## Task prompt
Copy out, word for word, the stretch of the records from their start through the line that contains "Answer: (C)", including that line. Leave the pictures out of your answer.

Stored data:
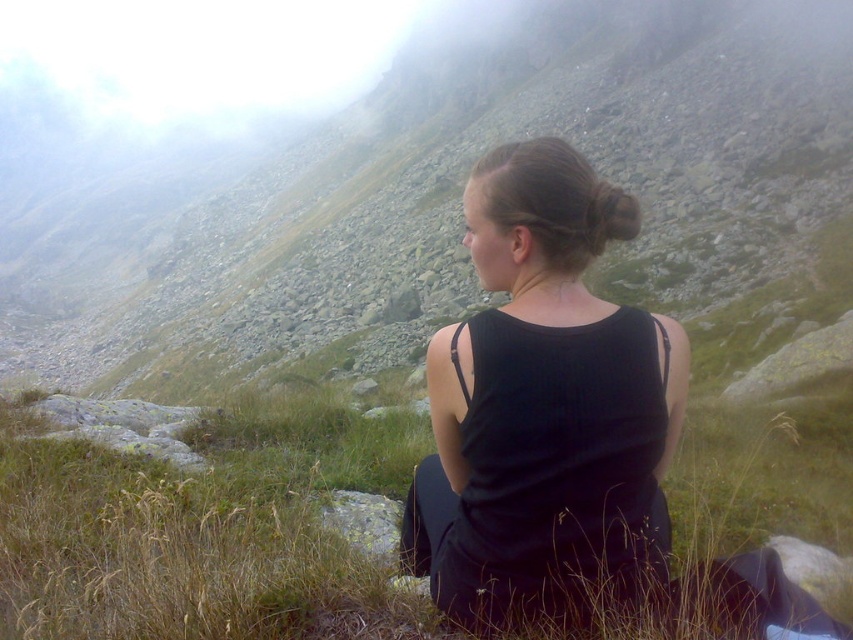
Question: Can you confirm if green grass at center is bigger than black matte dress at center?

Choices:
 (A) no
 (B) yes

Answer: (A)

Question: Which point appears farthest from the camera in this image?

Choices:
 (A) (573, 92)
 (B) (146, 468)

Answer: (A)

Question: Which object is positioned closest to the black matte dress at center?

Choices:
 (A) green grassy hillside at center
 (B) green grass at center

Answer: (B)

Question: Does green grass at center appear over black matte dress at center?

Choices:
 (A) no
 (B) yes

Answer: (A)

Question: Can you confirm if green grassy hillside at center is positioned to the left of black matte dress at center?

Choices:
 (A) no
 (B) yes

Answer: (B)

Question: Which point is farther to the camera?

Choices:
 (A) (440, 573)
 (B) (364, 168)

Answer: (B)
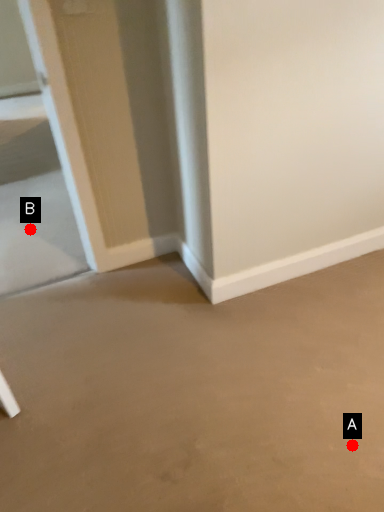
Question: Two points are circled on the image, labeled by A and B beside each circle. Among these points, which one is nearest to the camera?

Choices:
 (A) A is closer
 (B) B is closer

Answer: (A)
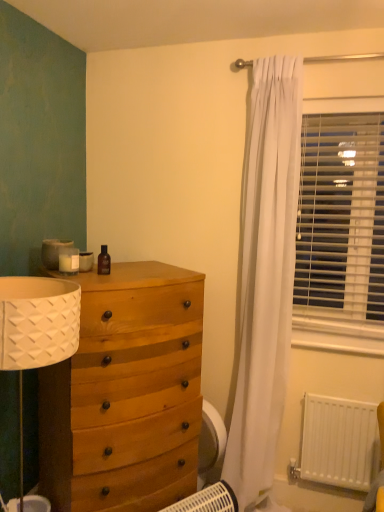
Question: Based on their sizes in the image, would you say white plastic heater at lower center is bigger or smaller than white matte radiator at lower right?

Choices:
 (A) big
 (B) small

Answer: (B)

Question: Looking at their shapes, would you say white plastic heater at lower center is wider or thinner than white matte radiator at lower right?

Choices:
 (A) wide
 (B) thin

Answer: (A)

Question: Estimate the real-world distances between objects in this image. Which object is farther from the white plastic blinds at right?

Choices:
 (A) white matte radiator at lower right
 (B) wooden chest of drawers at left
 (C) white plastic heater at lower center
 (D) brown glass bottle at upper center

Answer: (C)

Question: Estimate the real-world distances between objects in this image. Which object is farther from the white plastic blinds at right?

Choices:
 (A) brown glass bottle at upper center
 (B) wooden chest of drawers at left
 (C) white matte radiator at lower right
 (D) white plastic heater at lower center

Answer: (D)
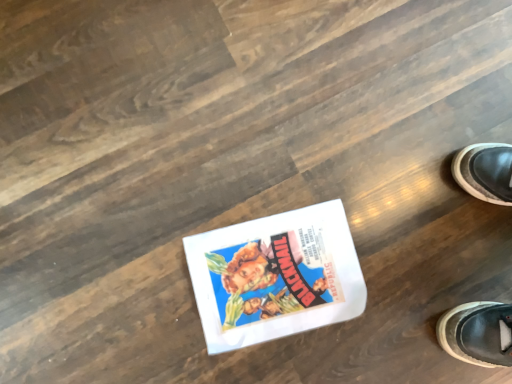
This screenshot has height=384, width=512. Identify the location of free location to the right of matte paper book at center. (397, 311).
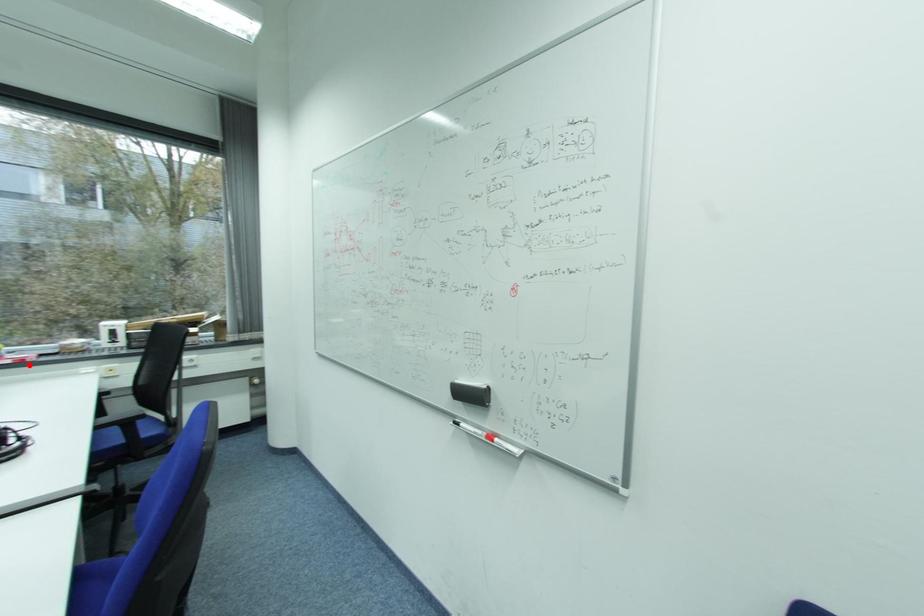
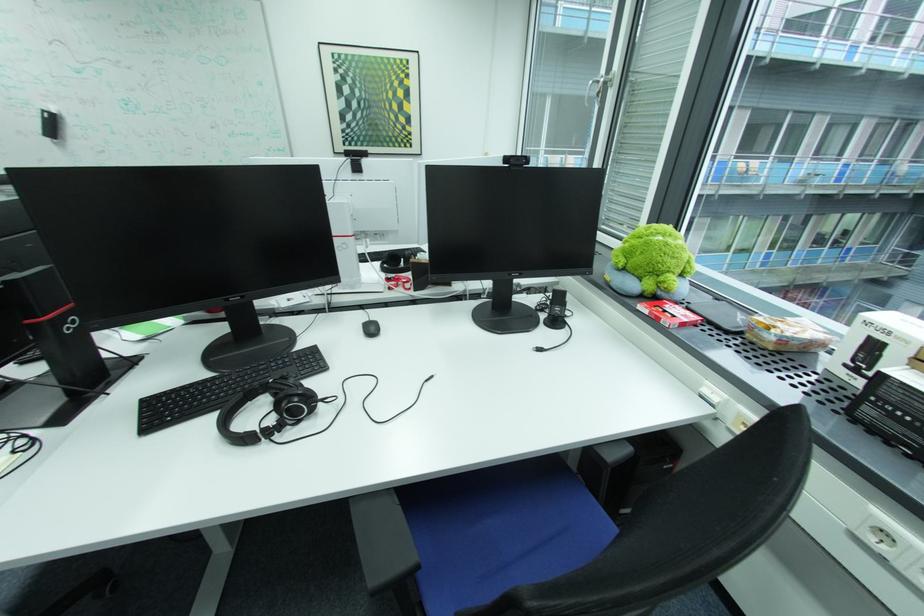
The point at the highlighted location is marked in the first image. Where is the corresponding point in the second image?

(662, 322)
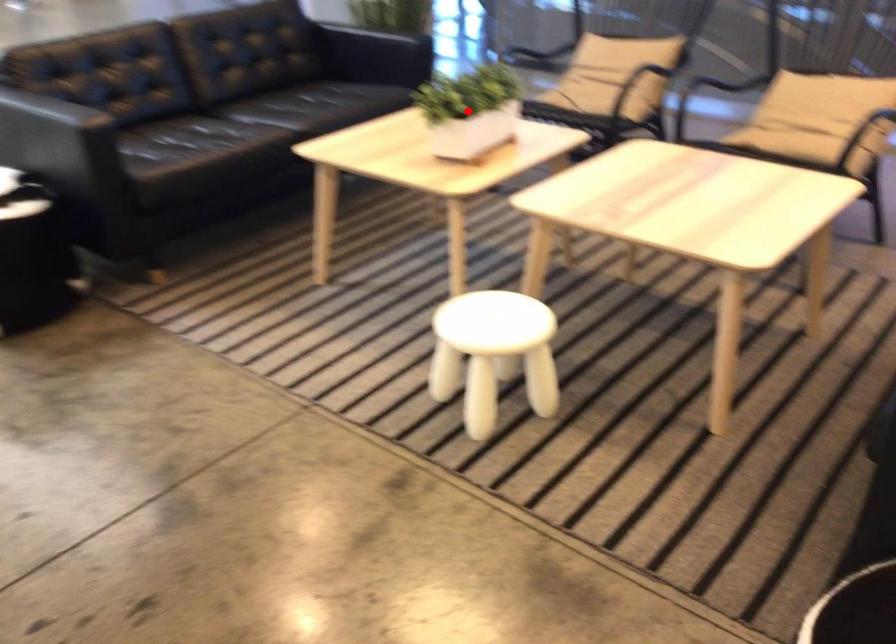
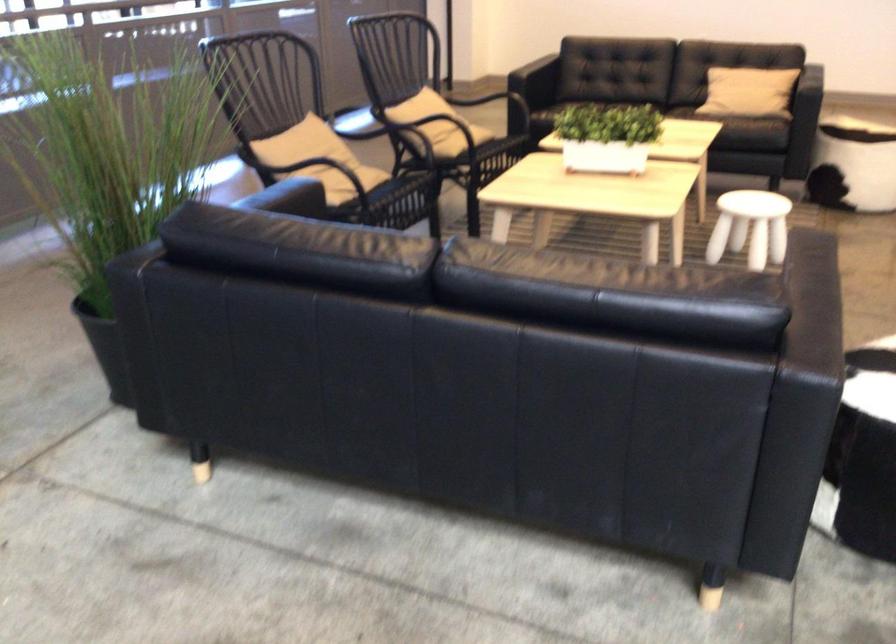
Where in the second image is the point corresponding to the highlighted location from the first image?

(607, 137)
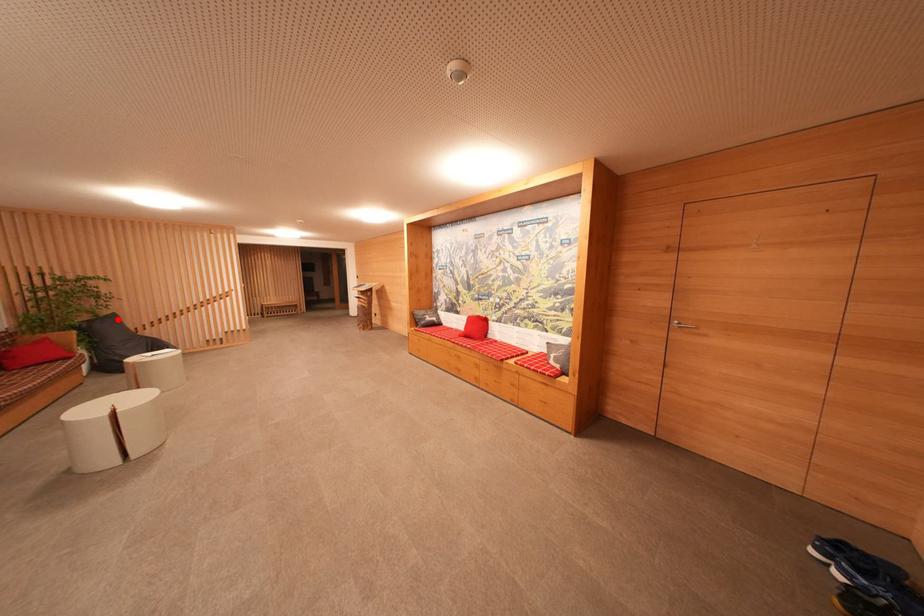
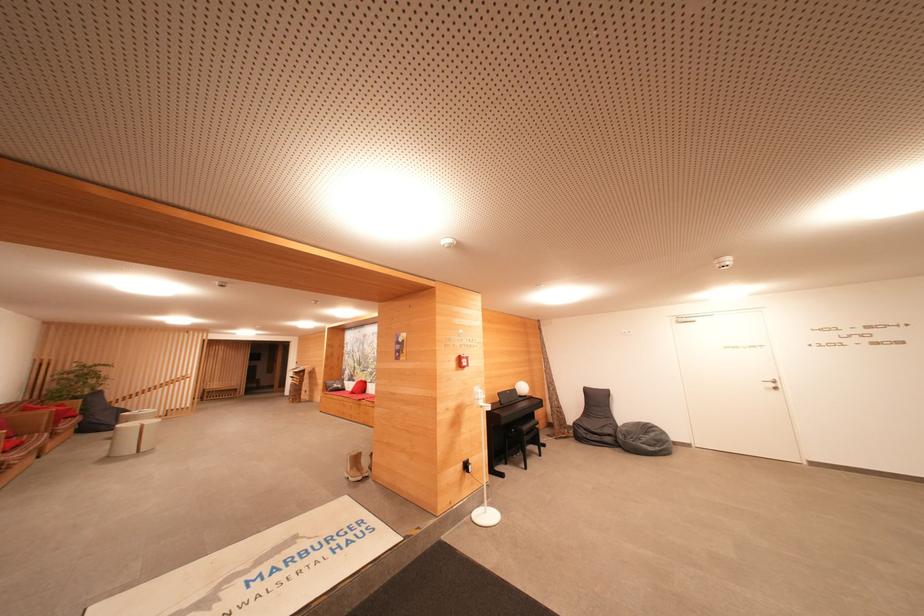
In the second image, find the point that corresponds to the highlighted location in the first image.

(103, 395)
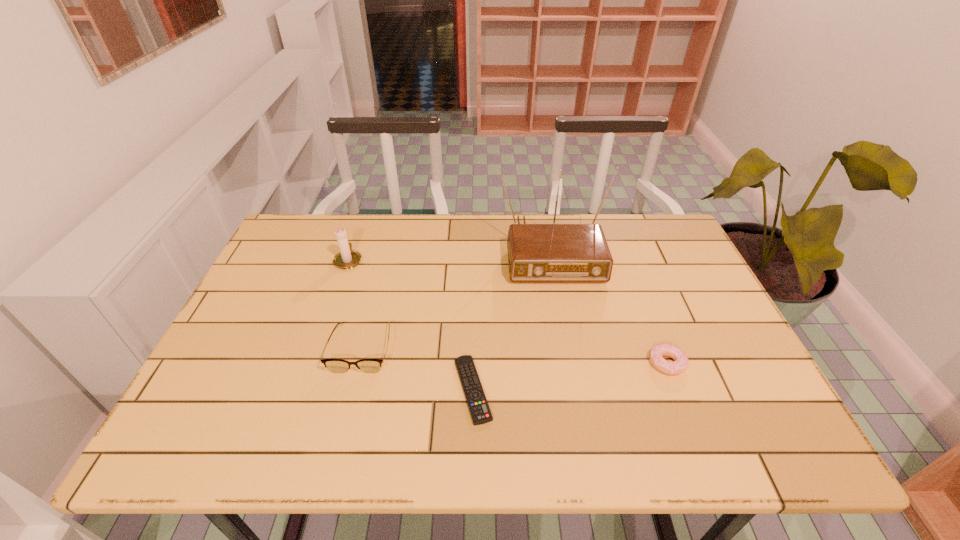
Where is `vacant space that satisfies the following two spatial constraints: 1. on the front panel of the rightmost object; 2. on the left side of the tallest object`? This screenshot has height=540, width=960. vacant space that satisfies the following two spatial constraints: 1. on the front panel of the rightmost object; 2. on the left side of the tallest object is located at coordinates (571, 363).

Where is `vacant space that satisfies the following two spatial constraints: 1. on the back side of the second shortest object; 2. on the left side of the shortest object`? The width and height of the screenshot is (960, 540). vacant space that satisfies the following two spatial constraints: 1. on the back side of the second shortest object; 2. on the left side of the shortest object is located at coordinates (473, 363).

You are a GUI agent. You are given a task and a screenshot of the screen. Output one action in this format:
    pyautogui.click(x=<x>, y=<y>)
    Task: Click on the free location that satisfies the following two spatial constraints: 1. on the face of the remote control; 2. on the right side of the third shortest object
    
    Given the screenshot: What is the action you would take?
    pyautogui.click(x=351, y=389)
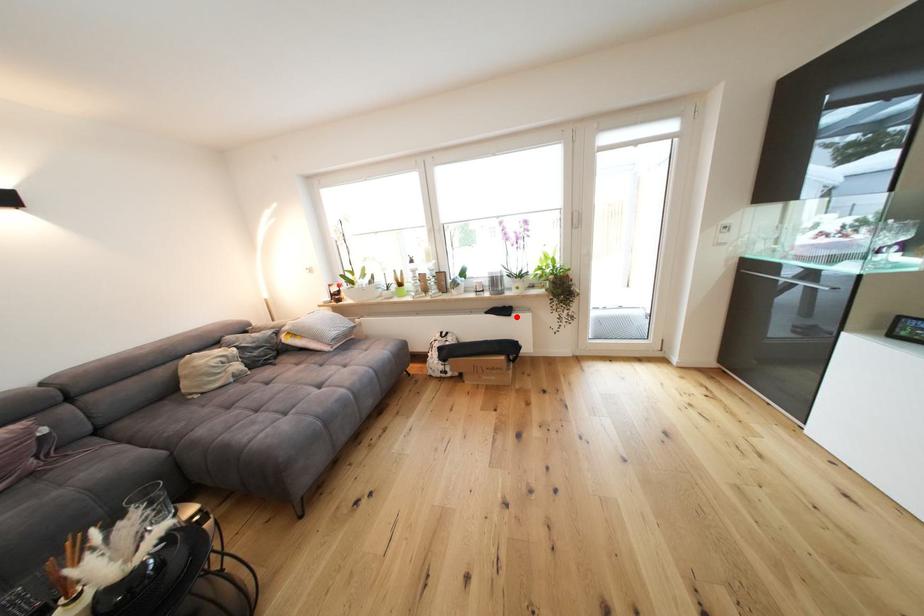
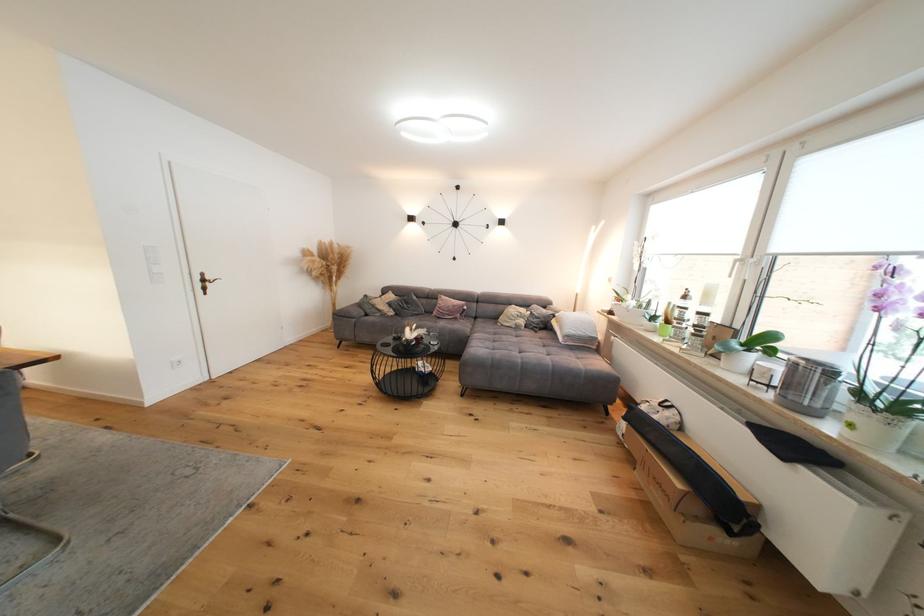
Locate, in the second image, the point that corresponds to the highlighted location in the first image.

(793, 461)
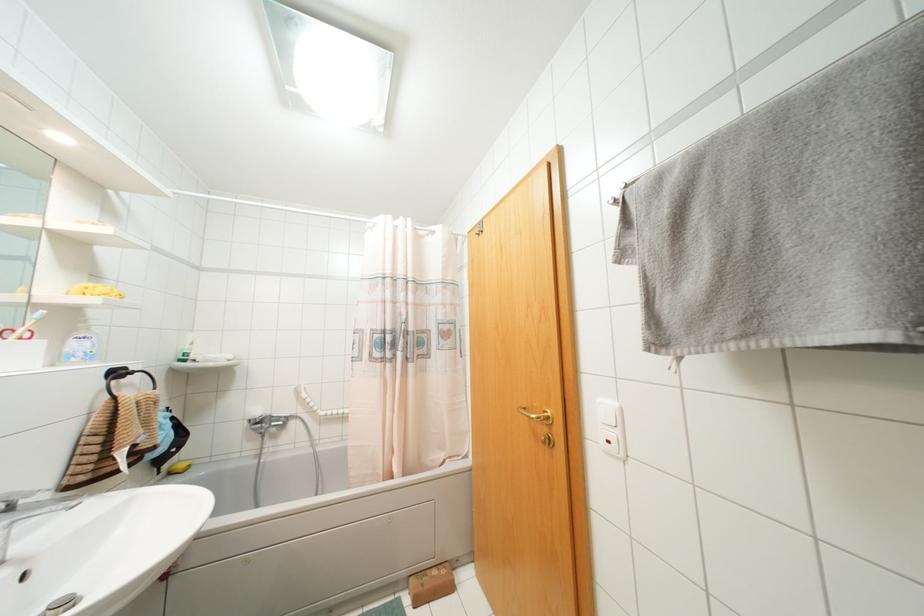
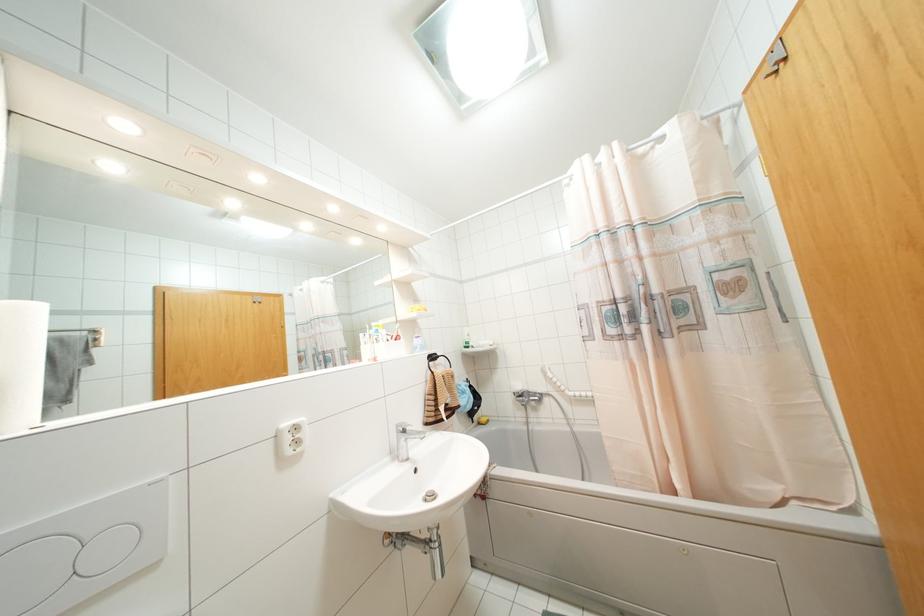
Question: Based on the continuous images, in which direction is the camera rotating? Reply with the corresponding letter.

Choices:
 (A) Left
 (B) Right
 (C) Up
 (D) Down

Answer: (A)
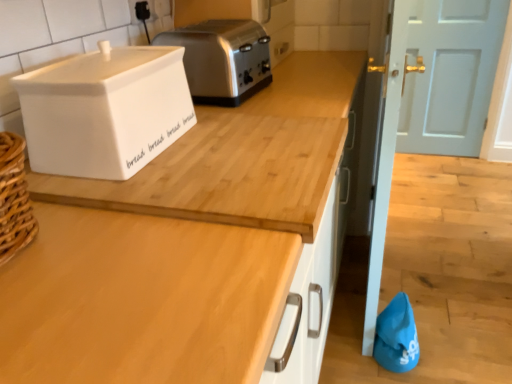
Question: Does wooden at upper center have a greater width compared to light blue painted wood door at upper right?

Choices:
 (A) yes
 (B) no

Answer: (A)

Question: From the image's perspective, is wooden at upper center located above light blue painted wood door at upper right?

Choices:
 (A) yes
 (B) no

Answer: (B)

Question: From a real-world perspective, is wooden at upper center positioned under light blue painted wood door at upper right based on gravity?

Choices:
 (A) no
 (B) yes

Answer: (B)

Question: Are wooden at upper center and light blue painted wood door at upper right beside each other?

Choices:
 (A) yes
 (B) no

Answer: (B)

Question: Is wooden at upper center closer to camera compared to light blue painted wood door at upper right?

Choices:
 (A) no
 (B) yes

Answer: (B)

Question: Is wooden at upper center outside of light blue painted wood door at upper right?

Choices:
 (A) no
 (B) yes

Answer: (B)

Question: Considering the relative positions of wooden at upper center and satin silver toaster at upper center in the image provided, is wooden at upper center behind satin silver toaster at upper center?

Choices:
 (A) yes
 (B) no

Answer: (B)

Question: Could you tell me if wooden at upper center is turned towards satin silver toaster at upper center?

Choices:
 (A) no
 (B) yes

Answer: (A)

Question: Is wooden at upper center not near satin silver toaster at upper center?

Choices:
 (A) no
 (B) yes

Answer: (A)

Question: Is satin silver toaster at upper center located within wooden at upper center?

Choices:
 (A) no
 (B) yes

Answer: (A)

Question: Considering the relative positions of wooden at upper center and satin silver toaster at upper center in the image provided, is wooden at upper center in front of satin silver toaster at upper center?

Choices:
 (A) no
 (B) yes

Answer: (B)

Question: Can you confirm if wooden at upper center is smaller than satin silver toaster at upper center?

Choices:
 (A) no
 (B) yes

Answer: (A)

Question: Is satin silver toaster at upper center behind white ceramic bread bin at upper left?

Choices:
 (A) yes
 (B) no

Answer: (A)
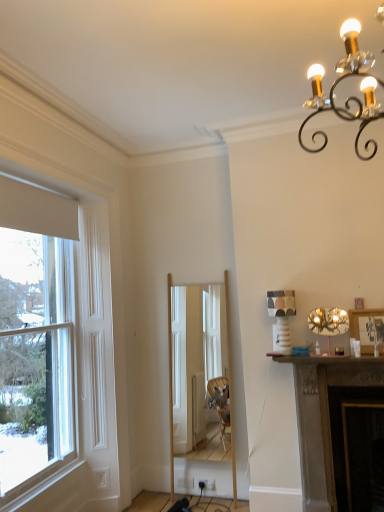
Question: Considering the positions of dark brown stone fireplace at lower right and wooden framed picture at right in the image, is dark brown stone fireplace at lower right taller or shorter than wooden framed picture at right?

Choices:
 (A) tall
 (B) short

Answer: (A)

Question: In the image, is dark brown stone fireplace at lower right on the left side or the right side of wooden framed picture at right?

Choices:
 (A) left
 (B) right

Answer: (A)

Question: Which object is the closest to the metallic gold chandelier at upper right?

Choices:
 (A) wooden framed picture at right
 (B) white wood window at left
 (C) metallic gold chandelier at upper right
 (D) dark brown stone fireplace at lower right
 (E) natural wood mirror at center

Answer: (A)

Question: Which object is positioned closest to the metallic gold chandelier at upper right?

Choices:
 (A) wooden framed picture at right
 (B) white wood window at left
 (C) dark brown stone fireplace at lower right
 (D) natural wood mirror at center
 (E) metallic gold chandelier at upper right

Answer: (A)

## Exercise output
Question: Can you confirm if green grass at center is bigger than black matte dress at center?

Choices:
 (A) no
 (B) yes

Answer: (A)

Question: Which point appears farthest from the camera in this image?

Choices:
 (A) (573, 92)
 (B) (146, 468)

Answer: (A)

Question: Which object is positioned closest to the black matte dress at center?

Choices:
 (A) green grassy hillside at center
 (B) green grass at center

Answer: (B)

Question: Does green grass at center appear over black matte dress at center?

Choices:
 (A) no
 (B) yes

Answer: (A)

Question: Can you confirm if green grassy hillside at center is positioned to the left of black matte dress at center?

Choices:
 (A) no
 (B) yes

Answer: (B)

Question: Which point is farther to the camera?

Choices:
 (A) (440, 573)
 (B) (364, 168)

Answer: (B)
Question: Two points are circled on the image, labeled by A and B beside each circle. Among these points, which one is nearest to the camera?

Choices:
 (A) A is closer
 (B) B is closer

Answer: (A)
Question: Based on their sizes in the image, would you say white plastic heater at lower center is bigger or smaller than white matte radiator at lower right?

Choices:
 (A) big
 (B) small

Answer: (B)

Question: Looking at their shapes, would you say white plastic heater at lower center is wider or thinner than white matte radiator at lower right?

Choices:
 (A) wide
 (B) thin

Answer: (A)

Question: Estimate the real-world distances between objects in this image. Which object is farther from the white plastic blinds at right?

Choices:
 (A) white matte radiator at lower right
 (B) wooden chest of drawers at left
 (C) white plastic heater at lower center
 (D) brown glass bottle at upper center

Answer: (C)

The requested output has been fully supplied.